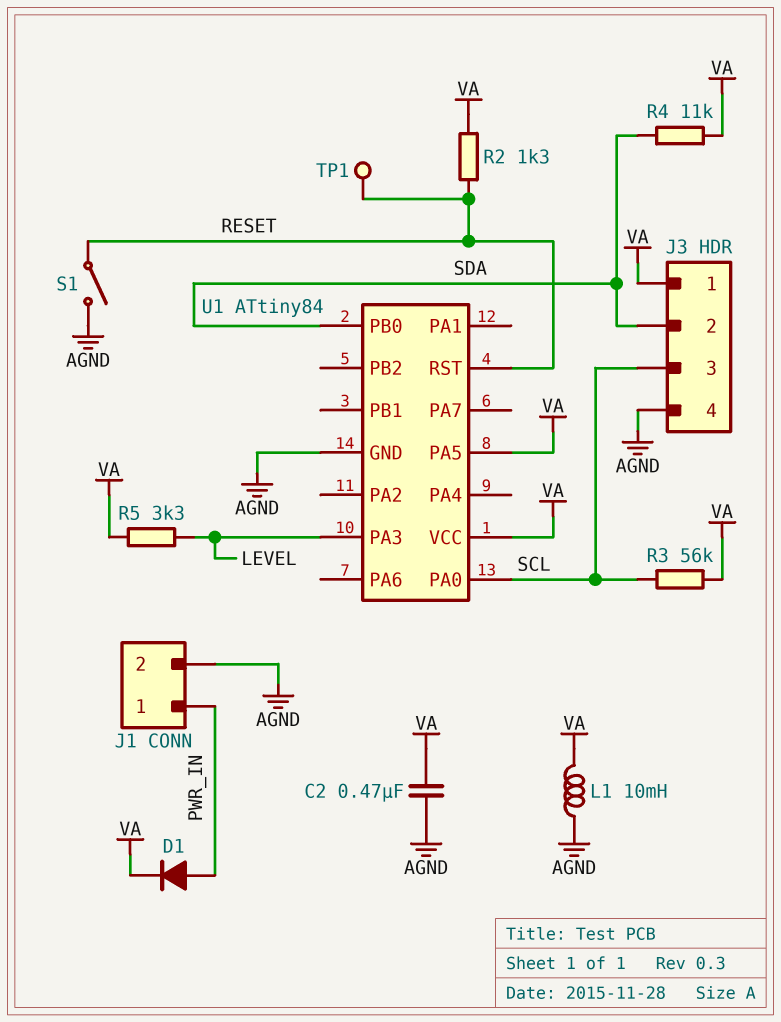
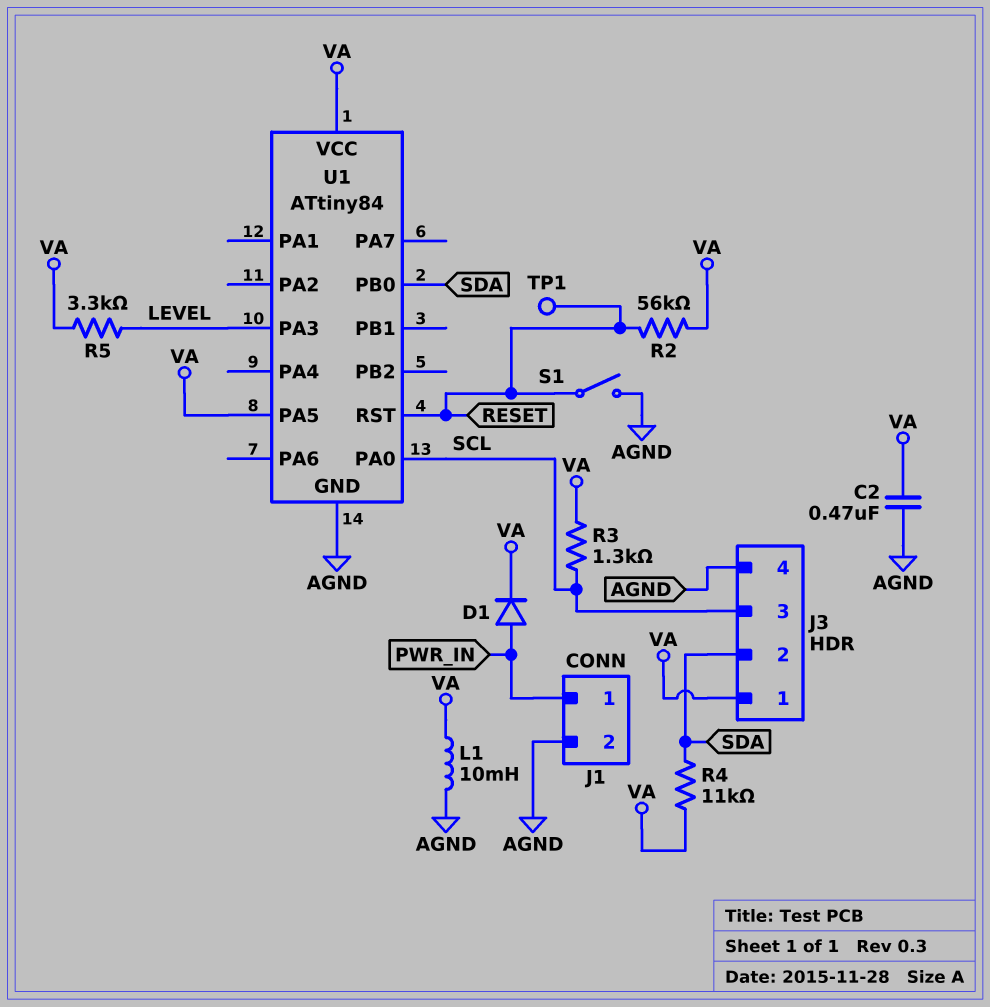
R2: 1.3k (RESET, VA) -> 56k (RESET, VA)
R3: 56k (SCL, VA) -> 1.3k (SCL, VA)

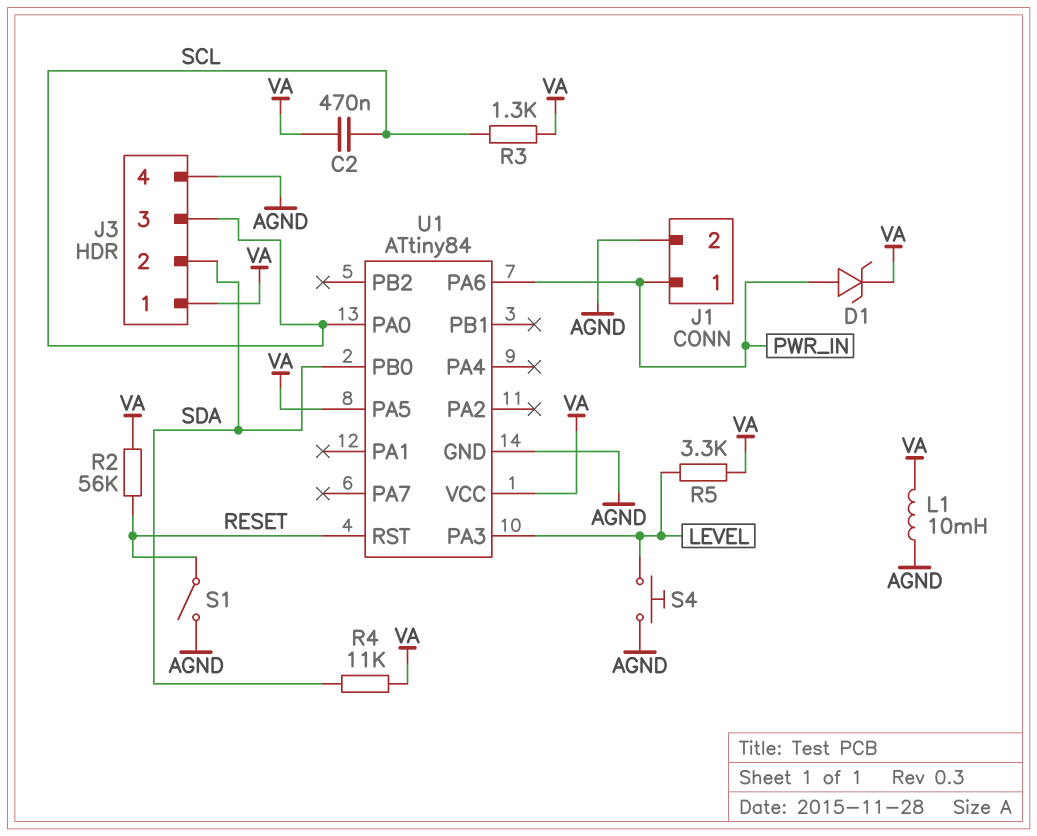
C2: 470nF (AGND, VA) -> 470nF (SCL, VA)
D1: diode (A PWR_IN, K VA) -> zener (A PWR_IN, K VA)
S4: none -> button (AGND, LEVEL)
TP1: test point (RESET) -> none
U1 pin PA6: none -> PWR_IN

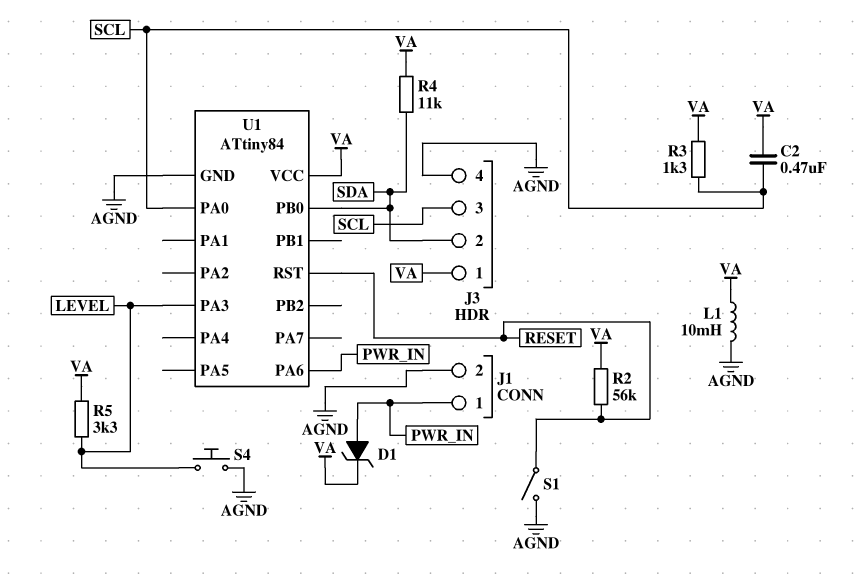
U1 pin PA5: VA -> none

_ACTION ITEM_
Every line in the data above that contains "none" needs to be copied.

_REPLY_
S4: none -> button (AGND, LEVEL)
TP1: test point (RESET) -> none
U1 pin PA6: none -> PWR_IN
U1 pin PA5: VA -> none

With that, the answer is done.